[Data drawn from a collection]
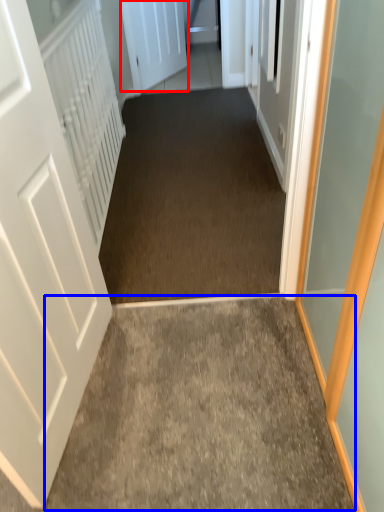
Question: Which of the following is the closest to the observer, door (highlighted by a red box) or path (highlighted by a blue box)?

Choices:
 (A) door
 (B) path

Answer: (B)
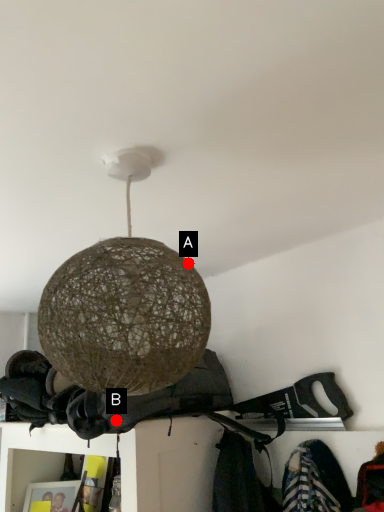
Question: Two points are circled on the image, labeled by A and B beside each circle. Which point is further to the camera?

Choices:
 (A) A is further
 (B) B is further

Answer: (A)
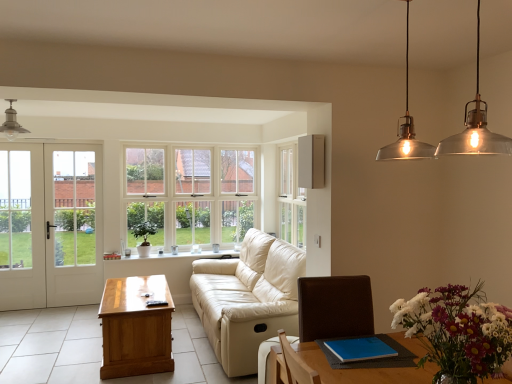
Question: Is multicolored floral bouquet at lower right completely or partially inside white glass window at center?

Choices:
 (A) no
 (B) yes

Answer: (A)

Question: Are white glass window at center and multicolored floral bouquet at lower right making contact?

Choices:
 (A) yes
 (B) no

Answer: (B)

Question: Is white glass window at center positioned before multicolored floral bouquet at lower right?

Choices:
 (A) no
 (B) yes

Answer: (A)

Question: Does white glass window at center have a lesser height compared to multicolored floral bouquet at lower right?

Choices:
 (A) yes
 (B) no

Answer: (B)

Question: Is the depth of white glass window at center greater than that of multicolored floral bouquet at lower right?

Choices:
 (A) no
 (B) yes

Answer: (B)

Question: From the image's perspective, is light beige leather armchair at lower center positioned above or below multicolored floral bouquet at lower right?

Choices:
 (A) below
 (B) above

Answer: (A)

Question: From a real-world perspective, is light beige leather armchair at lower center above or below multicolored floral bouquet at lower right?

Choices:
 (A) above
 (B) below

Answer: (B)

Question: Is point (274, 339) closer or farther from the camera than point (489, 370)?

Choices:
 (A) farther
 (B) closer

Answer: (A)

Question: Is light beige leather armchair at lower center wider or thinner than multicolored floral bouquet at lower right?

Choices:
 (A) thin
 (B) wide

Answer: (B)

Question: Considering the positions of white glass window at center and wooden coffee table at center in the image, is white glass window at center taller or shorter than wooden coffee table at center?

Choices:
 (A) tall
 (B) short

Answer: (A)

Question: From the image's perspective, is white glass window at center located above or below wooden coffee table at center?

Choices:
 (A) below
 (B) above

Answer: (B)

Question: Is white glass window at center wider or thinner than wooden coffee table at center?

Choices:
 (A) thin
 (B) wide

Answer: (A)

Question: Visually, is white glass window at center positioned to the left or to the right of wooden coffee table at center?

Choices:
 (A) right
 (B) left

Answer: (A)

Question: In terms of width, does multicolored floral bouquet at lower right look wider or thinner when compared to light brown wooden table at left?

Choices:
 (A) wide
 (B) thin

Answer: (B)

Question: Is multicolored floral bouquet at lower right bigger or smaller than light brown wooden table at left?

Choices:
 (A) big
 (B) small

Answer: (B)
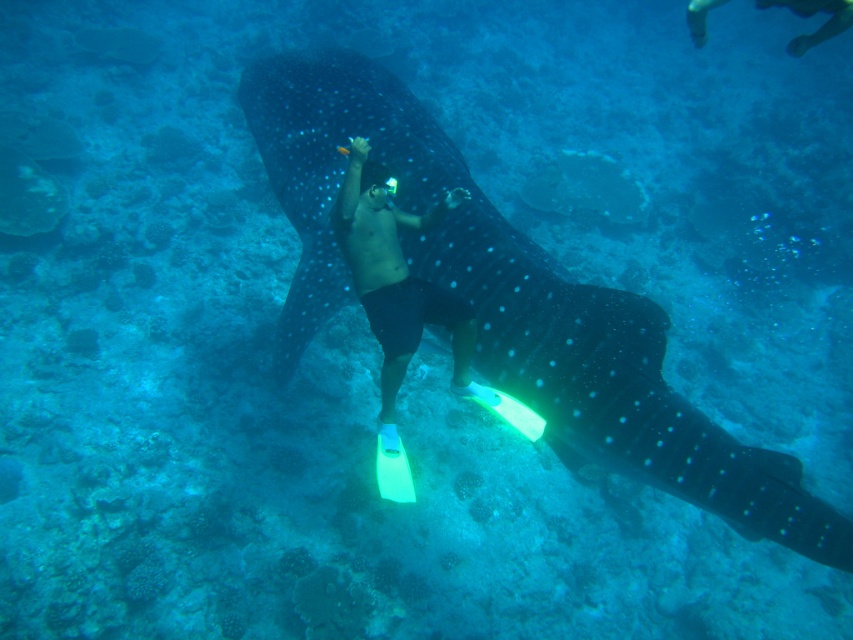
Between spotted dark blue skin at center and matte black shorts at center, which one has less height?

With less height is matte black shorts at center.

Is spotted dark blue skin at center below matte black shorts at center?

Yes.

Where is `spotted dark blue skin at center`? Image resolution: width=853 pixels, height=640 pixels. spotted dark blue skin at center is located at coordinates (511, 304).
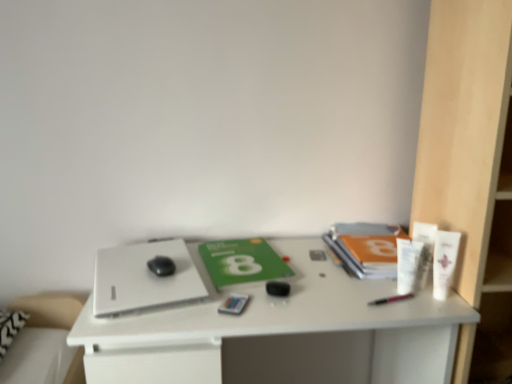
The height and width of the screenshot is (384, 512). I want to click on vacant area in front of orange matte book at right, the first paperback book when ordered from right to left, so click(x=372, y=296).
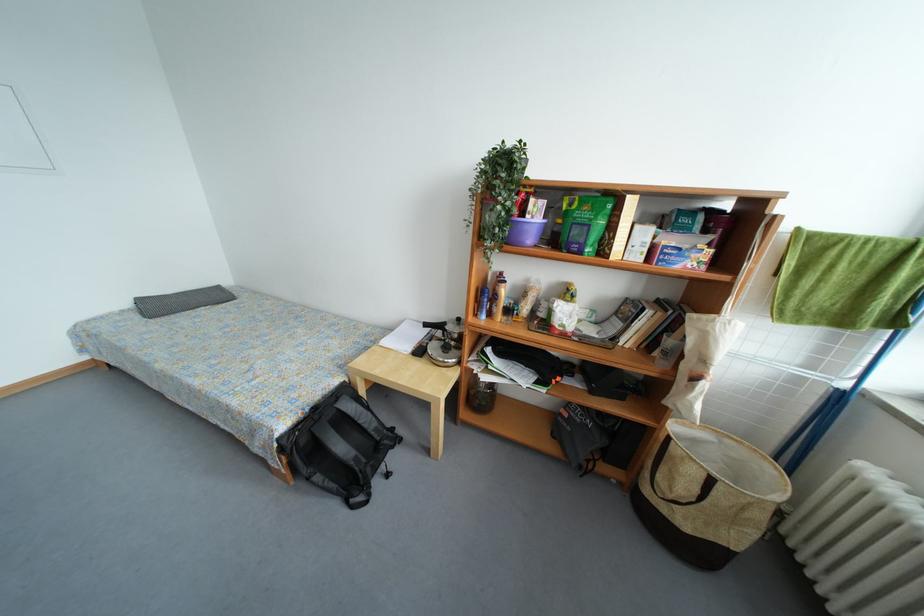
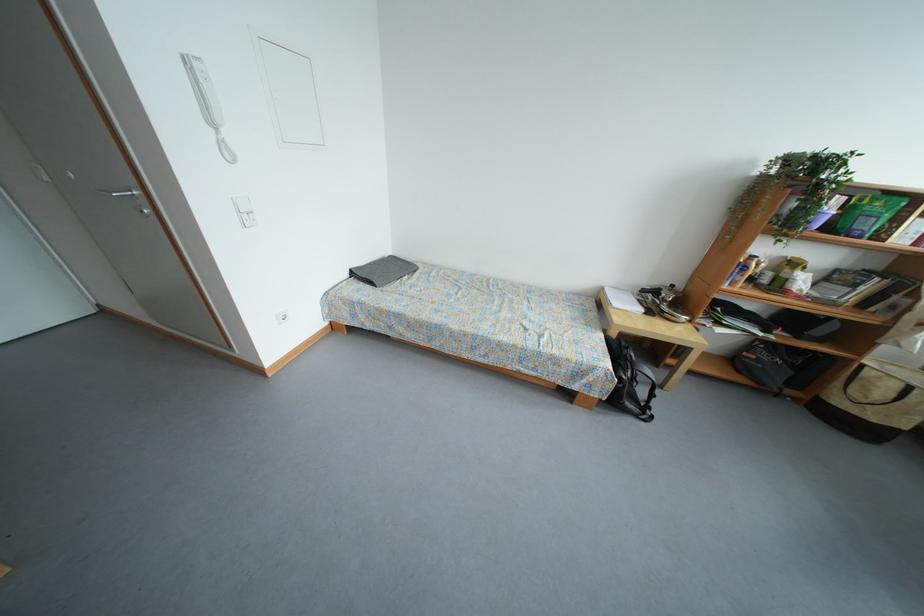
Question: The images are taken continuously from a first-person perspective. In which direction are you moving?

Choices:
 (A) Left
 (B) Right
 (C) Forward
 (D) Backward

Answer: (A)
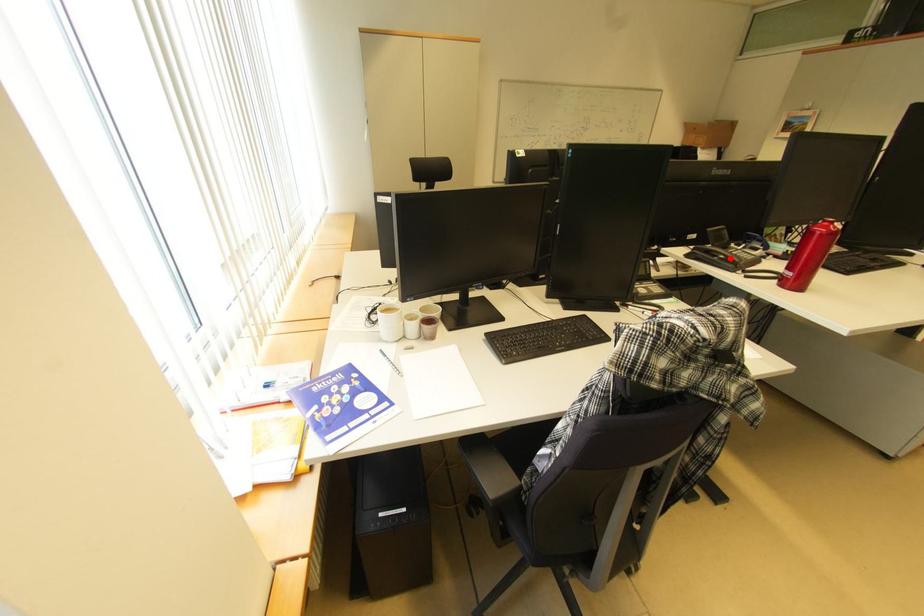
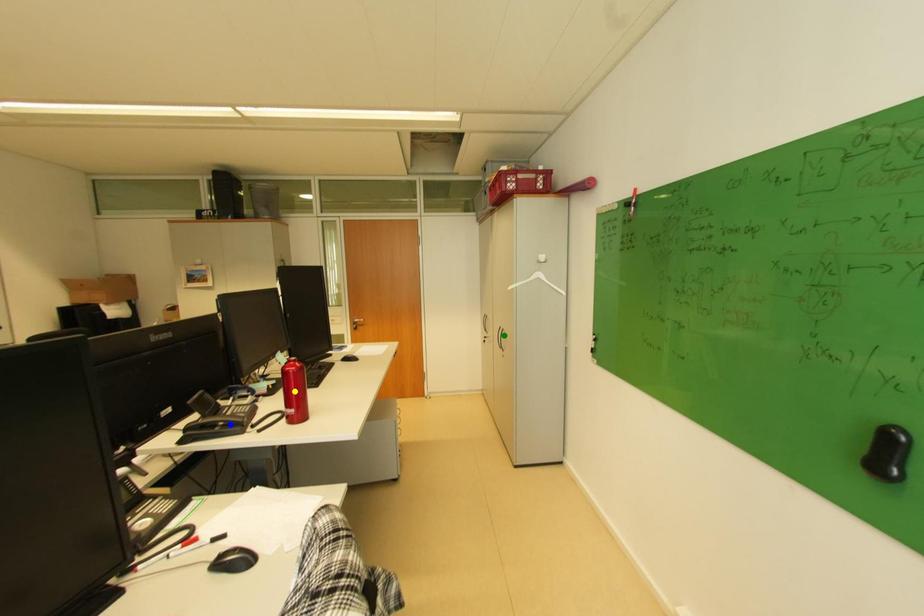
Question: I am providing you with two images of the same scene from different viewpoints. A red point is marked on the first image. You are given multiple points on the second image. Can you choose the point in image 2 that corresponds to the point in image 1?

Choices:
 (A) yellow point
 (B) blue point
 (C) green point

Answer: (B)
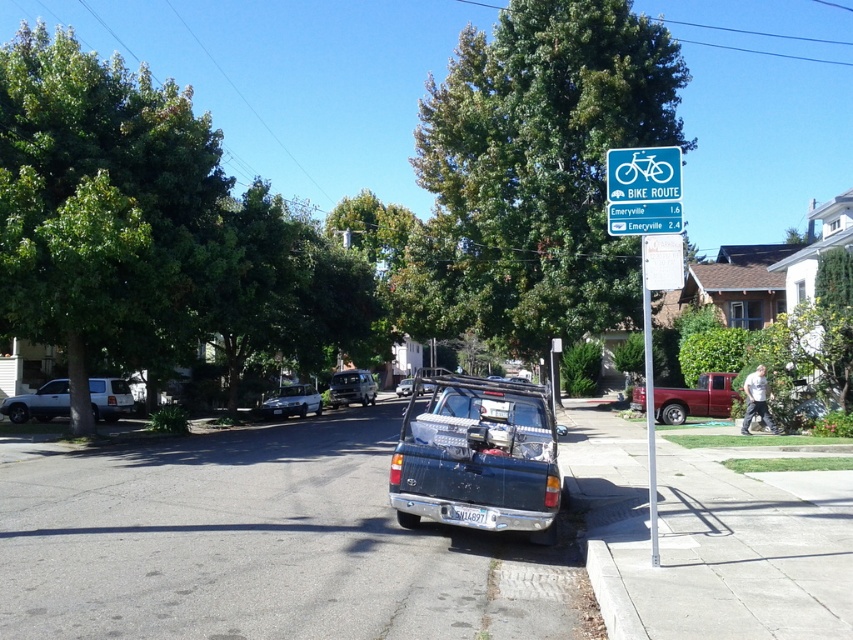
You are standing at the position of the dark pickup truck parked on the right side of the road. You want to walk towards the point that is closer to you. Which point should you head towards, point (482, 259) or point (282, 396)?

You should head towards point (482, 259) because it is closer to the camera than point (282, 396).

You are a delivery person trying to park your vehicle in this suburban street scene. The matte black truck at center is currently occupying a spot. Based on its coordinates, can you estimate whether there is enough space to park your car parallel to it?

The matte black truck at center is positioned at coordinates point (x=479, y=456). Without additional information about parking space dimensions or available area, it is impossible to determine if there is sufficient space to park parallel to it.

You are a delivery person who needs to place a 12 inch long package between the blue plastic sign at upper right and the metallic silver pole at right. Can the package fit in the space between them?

WHAT IS NEEDED ▸ Pull out every line of the material above that contains the string "wooden". Treat uppercase and lowercase letters as different.

YOUR SOLUTION ▸
Question: Considering the positions of white glass window at center and wooden coffee table at center in the image, is white glass window at center taller or shorter than wooden coffee table at center?
Question: From the image's perspective, is white glass window at center located above or below wooden coffee table at center?
Question: Is white glass window at center wider or thinner than wooden coffee table at center?
Question: Visually, is white glass window at center positioned to the left or to the right of wooden coffee table at center?
Question: In terms of width, does multicolored floral bouquet at lower right look wider or thinner when compared to light brown wooden table at left?
Question: Is multicolored floral bouquet at lower right bigger or smaller than light brown wooden table at left?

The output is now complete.